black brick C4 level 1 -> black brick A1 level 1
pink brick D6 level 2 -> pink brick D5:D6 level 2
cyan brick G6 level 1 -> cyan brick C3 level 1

• • • • • • •

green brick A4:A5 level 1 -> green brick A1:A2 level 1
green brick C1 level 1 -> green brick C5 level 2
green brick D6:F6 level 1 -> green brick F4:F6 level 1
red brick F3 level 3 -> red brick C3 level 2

• • • • • • •

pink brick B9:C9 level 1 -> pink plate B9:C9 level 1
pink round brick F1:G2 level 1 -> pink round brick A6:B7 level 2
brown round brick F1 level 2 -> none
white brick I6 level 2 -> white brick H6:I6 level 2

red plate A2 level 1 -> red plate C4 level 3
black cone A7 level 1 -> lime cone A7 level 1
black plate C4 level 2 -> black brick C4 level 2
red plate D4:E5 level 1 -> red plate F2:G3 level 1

• • • • • • •

Brief ▸ Write down exactly the span of lines above from the one containing "pink round brick F1:G2" to the one containing "red plate D4:E5", both ends included.

Answer to this task ▸
pink round brick F1:G2 level 1 -> pink round brick A6:B7 level 2
brown round brick F1 level 2 -> none
white brick I6 level 2 -> white brick H6:I6 level 2

red plate A2 level 1 -> red plate C4 level 3
black cone A7 level 1 -> lime cone A7 level 1
black plate C4 level 2 -> black brick C4 level 2
red plate D4:E5 level 1 -> red plate F2:G3 level 1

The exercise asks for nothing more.